» WORK REQUEST
As the answer, give a copy of each line below that includes the word "brick".

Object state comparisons

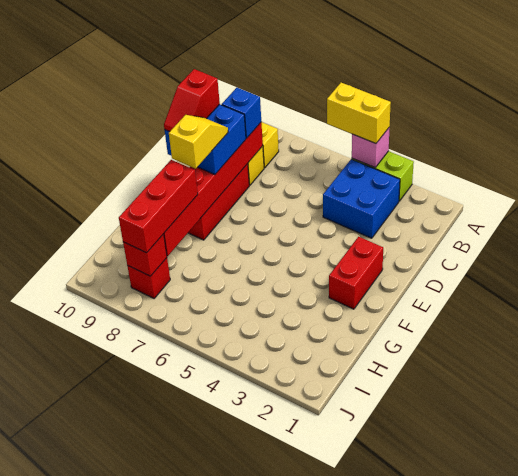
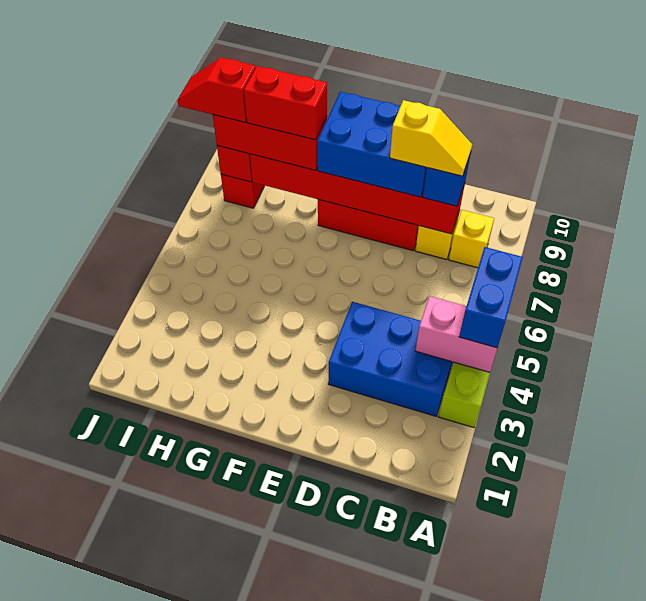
pink 1x1 brick [352,127,390,168] -> pink 1x2 brick [415,296,497,372]
yellow 1x2 brick [327,83,391,143] -> blue 1x2 brick [459,247,523,348]
blue 2x2 brick [323,159,400,238] -> blue 2x3 brick [328,302,453,416]
blue 2x2 brick [165,104,246,175] -> blue 2x3 brick [317,92,427,197]
red 1x2 slope [164,69,220,132] -> red 1x2 slope moved to [178,57,255,122]
red 1x2 brick [329,237,383,309] -> red 1x2 brick moved to [244,66,327,140]
yellow 1x2 slope [169,115,228,169] -> yellow 1x2 slope moved to [390,100,472,176]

» WRITTEN SOLUTION
pink 1x1 brick [352,127,390,168] -> pink 1x2 brick [415,296,497,372]
yellow 1x2 brick [327,83,391,143] -> blue 1x2 brick [459,247,523,348]
blue 2x2 brick [323,159,400,238] -> blue 2x3 brick [328,302,453,416]
blue 2x2 brick [165,104,246,175] -> blue 2x3 brick [317,92,427,197]
red 1x2 brick [329,237,383,309] -> red 1x2 brick moved to [244,66,327,140]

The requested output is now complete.